**DATA BELOW:**
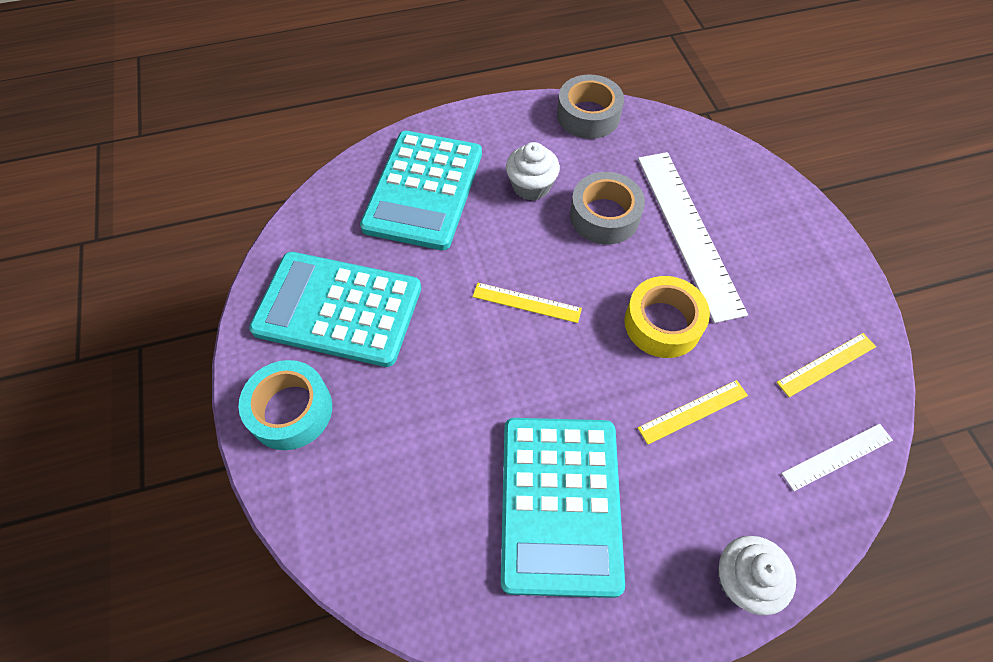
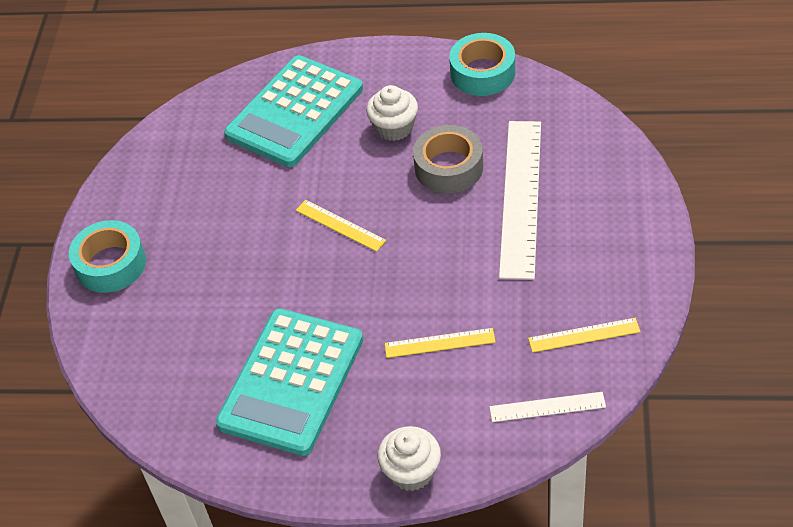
camera: 25 degrees right, 10 degrees down
(338, 309) = (179, 196): turquoise calculator -> none
(588, 115) = (482, 73): grey tape -> turquoise tape
(662, 323) = (452, 268): yellow tape -> none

**ABOUT THIS EXERCISE:** Set the listing down exactly, without its pictures.

**FINISHED EXERCISE:**
camera: 25 degrees right, 10 degrees down
(338, 309) = (179, 196): turquoise calculator -> none
(588, 115) = (482, 73): grey tape -> turquoise tape
(662, 323) = (452, 268): yellow tape -> none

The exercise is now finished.